| GIVEN RECORDS |
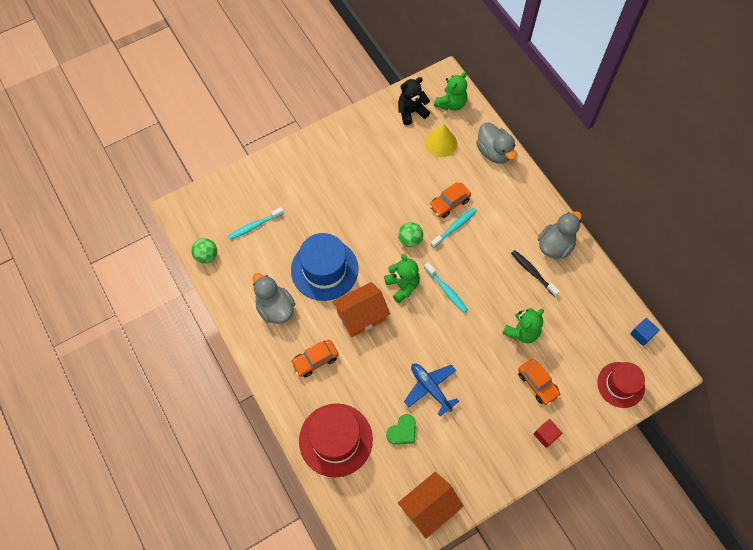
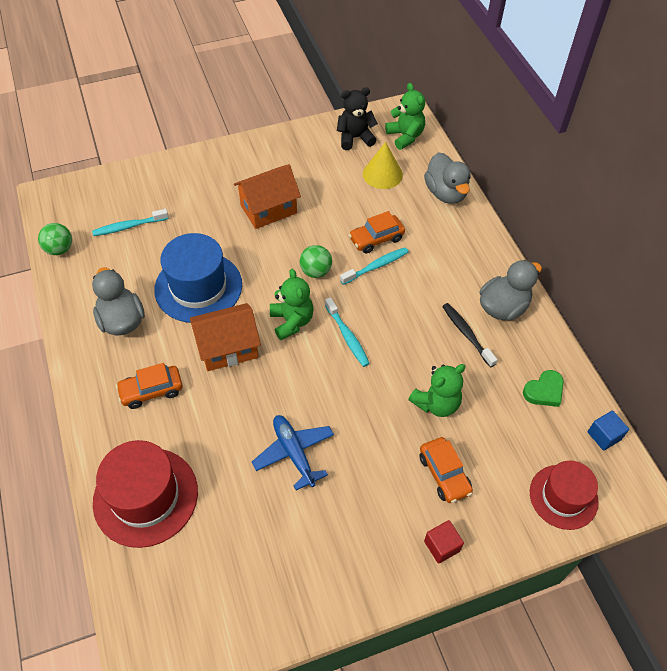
camera: 10 degrees right, 10 degrees down
(402, 431) = (240, 502): green heart -> green heart (544, 391)
(429, 508) = (248, 616): orange house -> orange house (268, 209)
(451, 103) = (405, 136): green teddy bear -> green teddy bear turned 75 degrees counterclockwise

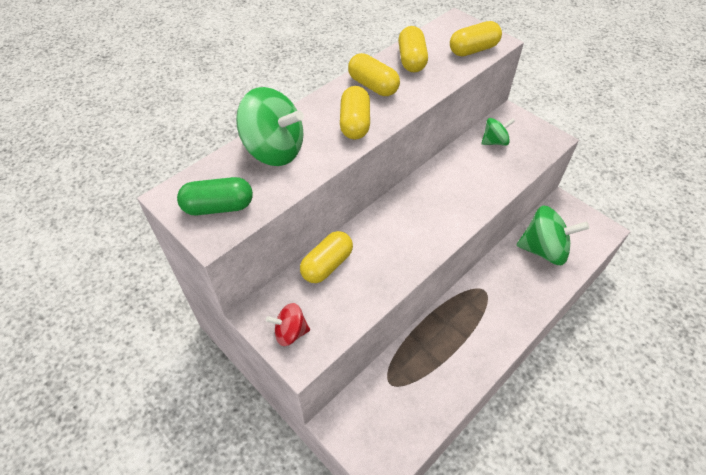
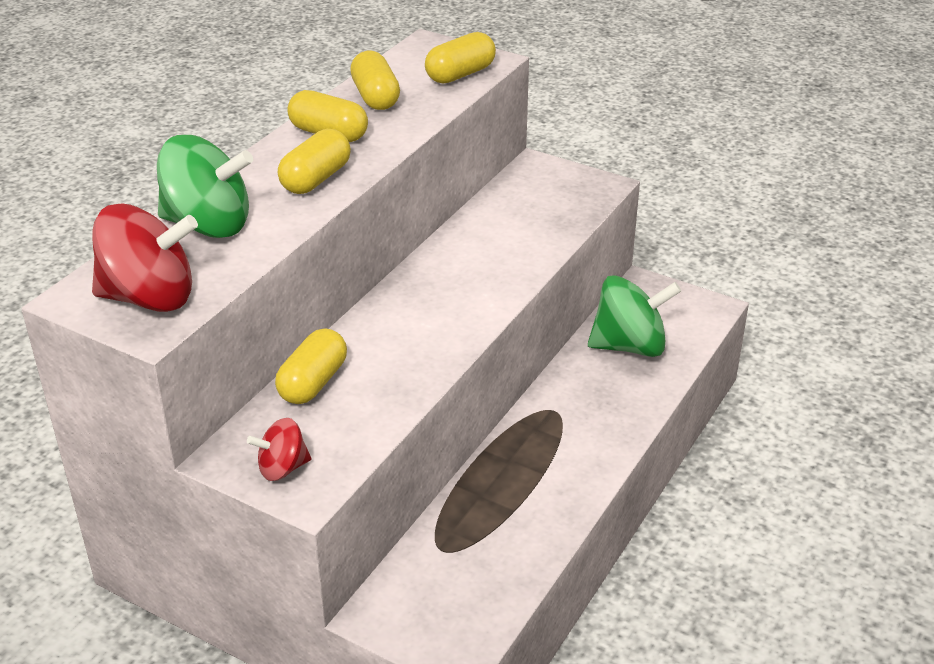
camera: 15 degrees left, 15 degrees down
(218, 207) = (150, 298): green capsule -> red spinning top
(355, 123) = (316, 179): yellow capsule -> yellow capsule turned 45 degrees clockwise
(494, 141) = (520, 200): green spinning top -> none

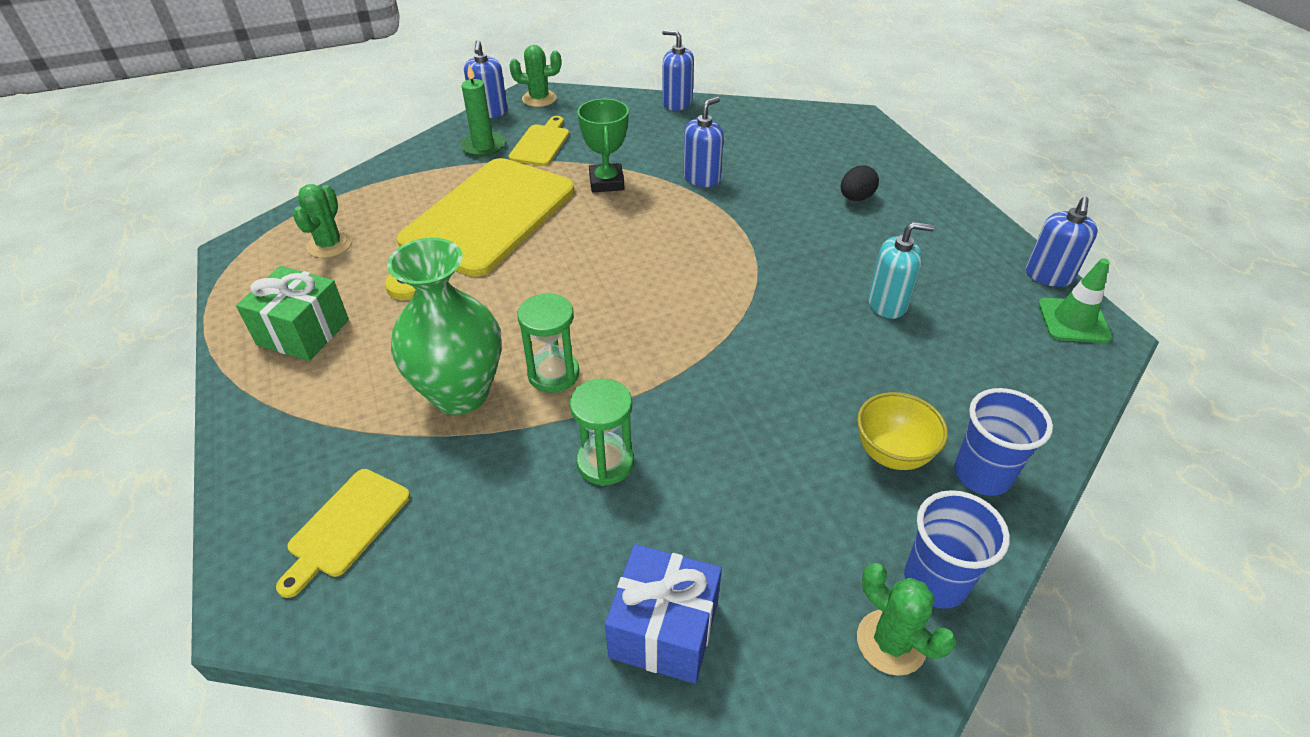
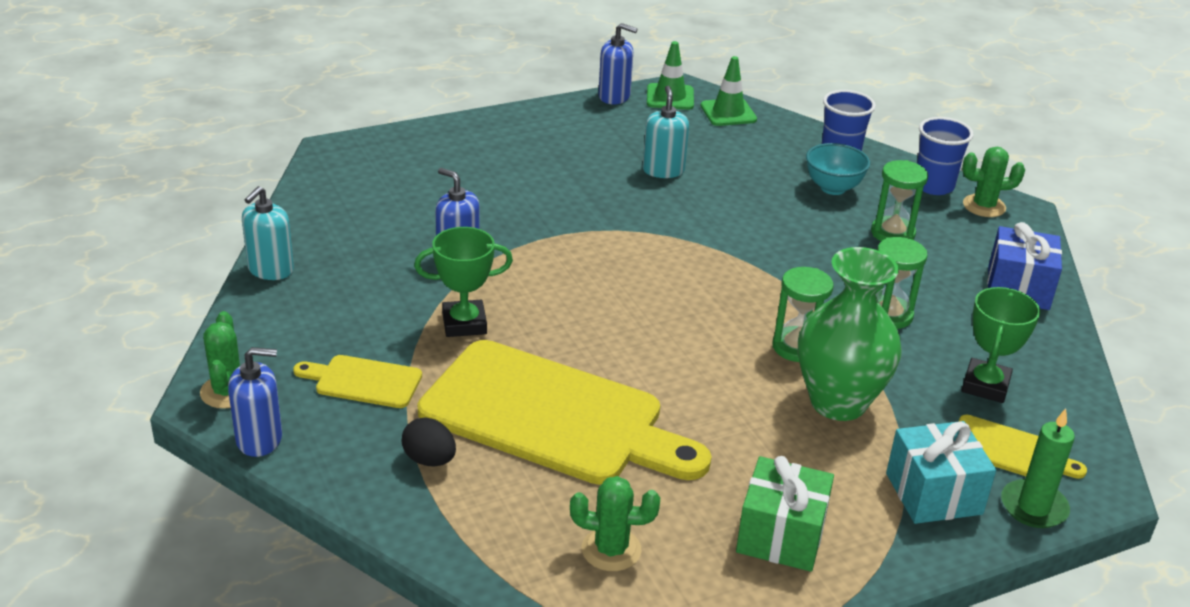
camera: 95 degrees left, 10 degrees down
(308, 444) = (933, 494): none -> turquoise gift
(460, 532) = (985, 385): none -> green trophy
(483, 146) = (365, 435): green candle -> green candle (1033, 507)
(677, 103) = (270, 270): blue soap dispenser -> turquoise soap dispenser
(788, 501) = (892, 233): none -> green hourglass
(856, 198) = (499, 168): black egg -> black egg (429, 460)
(891, 642) = (984, 206): green cactus -> green cactus turned 45 degrees clockwise
(892, 454) = (833, 188): yellow bowl -> turquoise bowl
(1059, 371) = (728, 113): none -> green traffic cone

| DIRECTIONS |
Output each line of the listing above that has "camera".

| ANSWER BELOW |
camera: 10 degrees right, 10 degrees down
camera: 15 degrees left, 15 degrees down
camera: 95 degrees left, 10 degrees down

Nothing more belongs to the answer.